To do
Search the records for the string "rotated", then copy each line where it appears.

Image sets with object changes
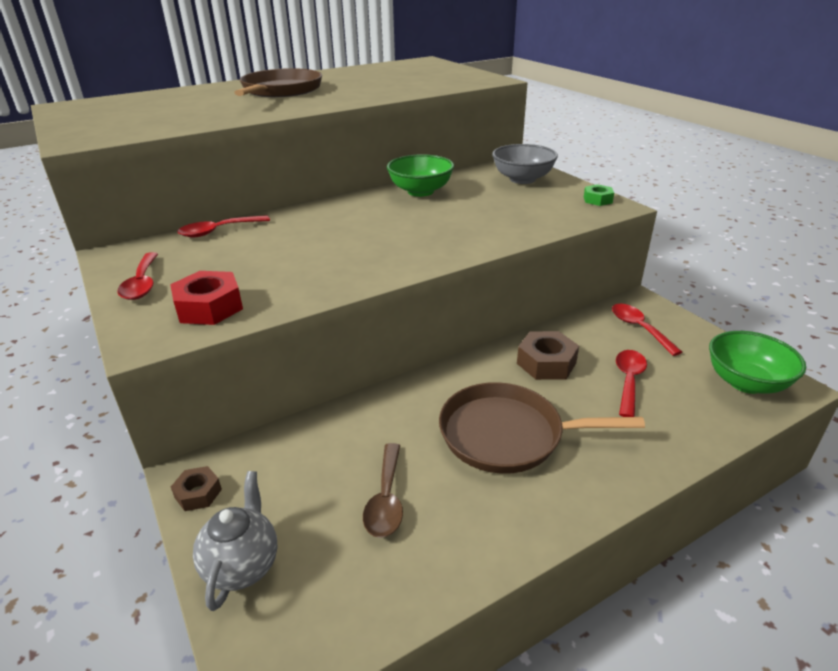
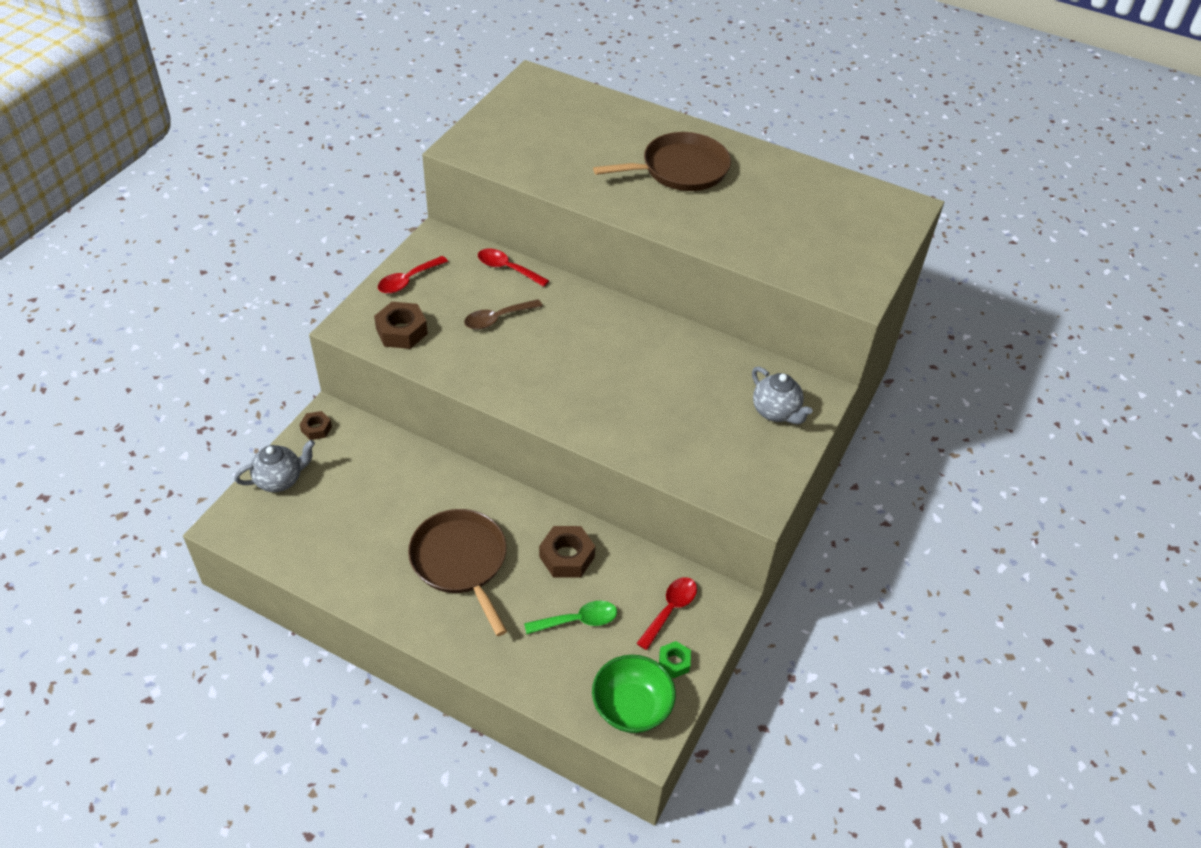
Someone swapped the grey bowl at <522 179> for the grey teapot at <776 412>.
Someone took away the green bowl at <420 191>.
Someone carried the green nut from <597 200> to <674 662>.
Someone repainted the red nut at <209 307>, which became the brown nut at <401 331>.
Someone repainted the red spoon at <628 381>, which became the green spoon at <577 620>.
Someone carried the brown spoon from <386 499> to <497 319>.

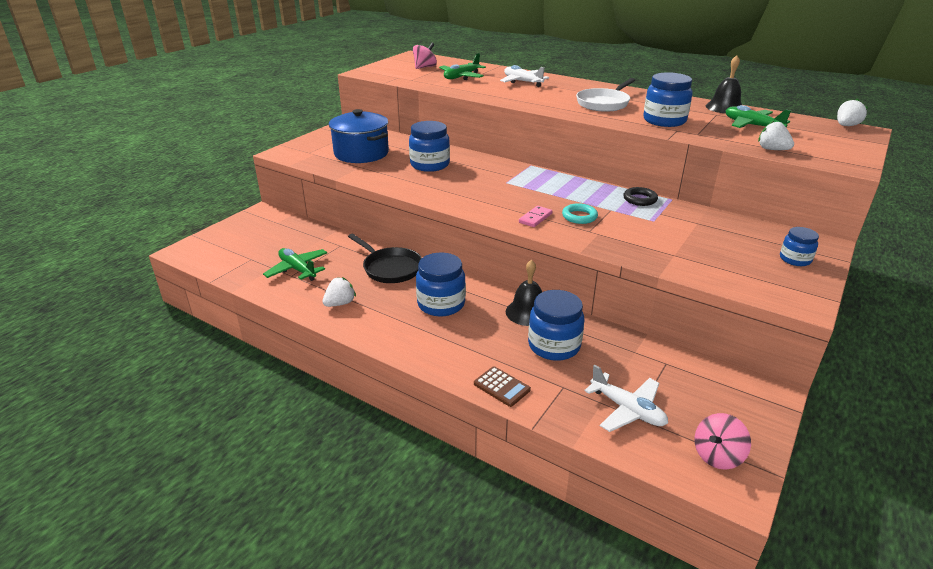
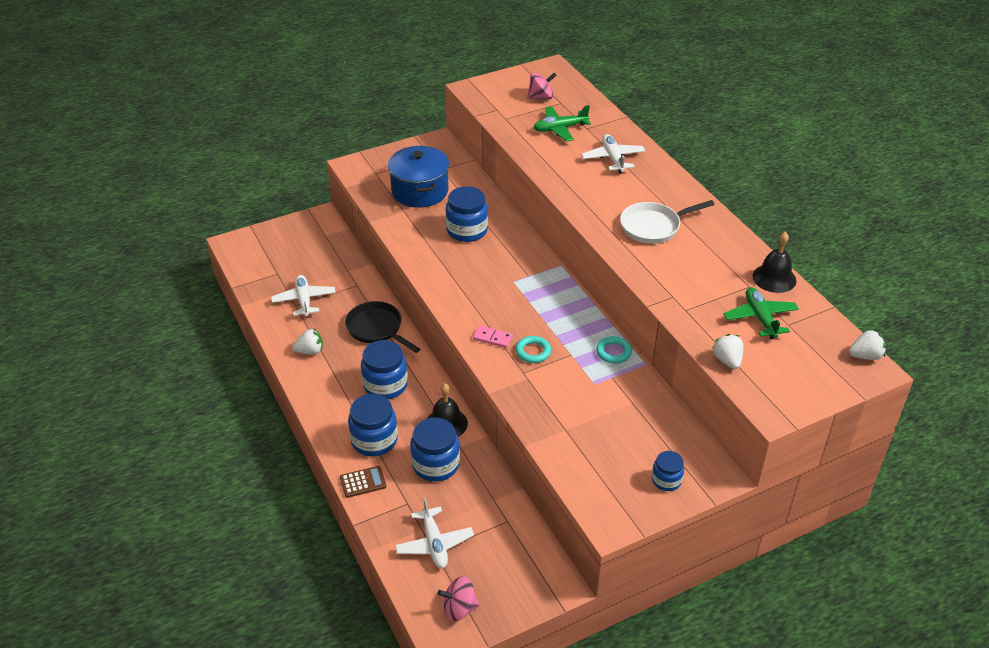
Someone carried the blue jar from <664 121> to <374 440>.
Someone repainted the black ring at <640 199>, which became the turquoise ring at <613 352>.
Someone rotated the pink domino at <535 218> by 45 degrees clockwise.
Someone rotated the black pan at <390 268> by 150 degrees clockwise.
Someone repainted the green plane at <297 269>, which became the white plane at <304 300>.
Someone rotated the brown calculator at <501 387> by 90 degrees counterclockwise.

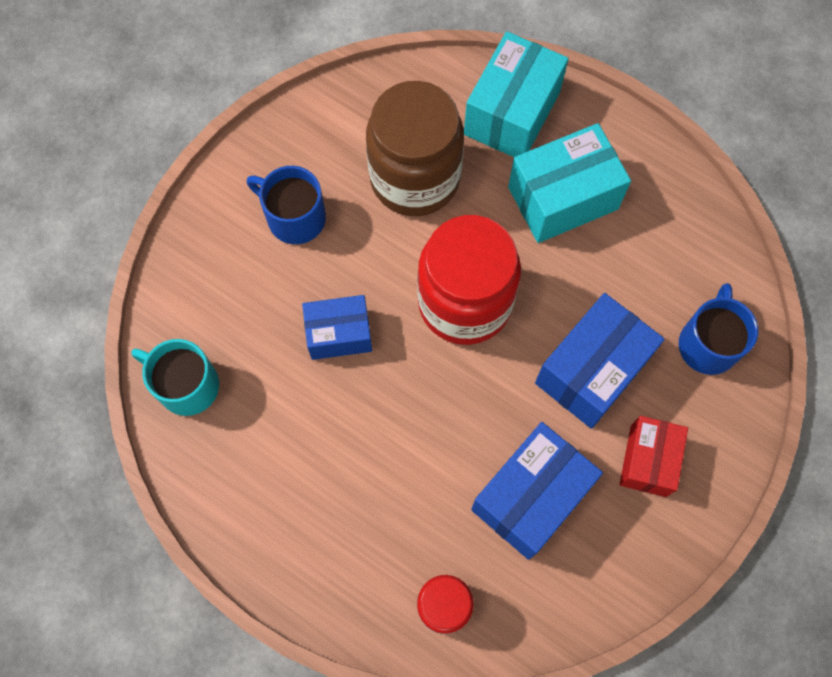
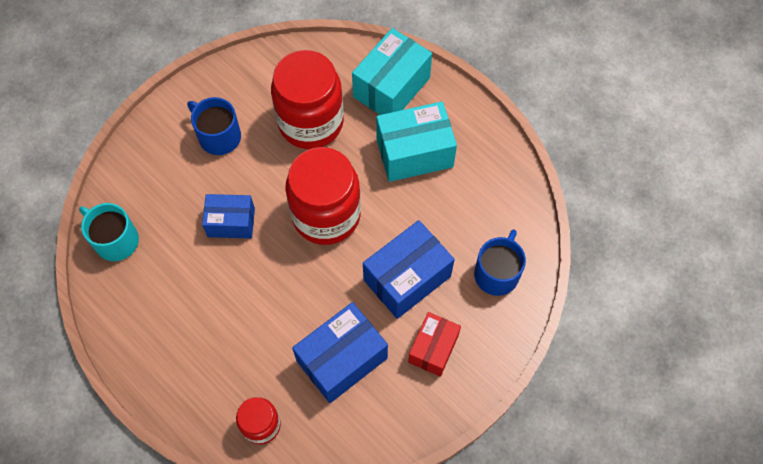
Someone repainted the brown jar at <415 178>, which became the red jar at <311 122>.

Solution to this task
Someone rotated the pink domino at <535 218> by 45 degrees clockwise.
Someone rotated the black pan at <390 268> by 150 degrees clockwise.
Someone rotated the brown calculator at <501 387> by 90 degrees counterclockwise.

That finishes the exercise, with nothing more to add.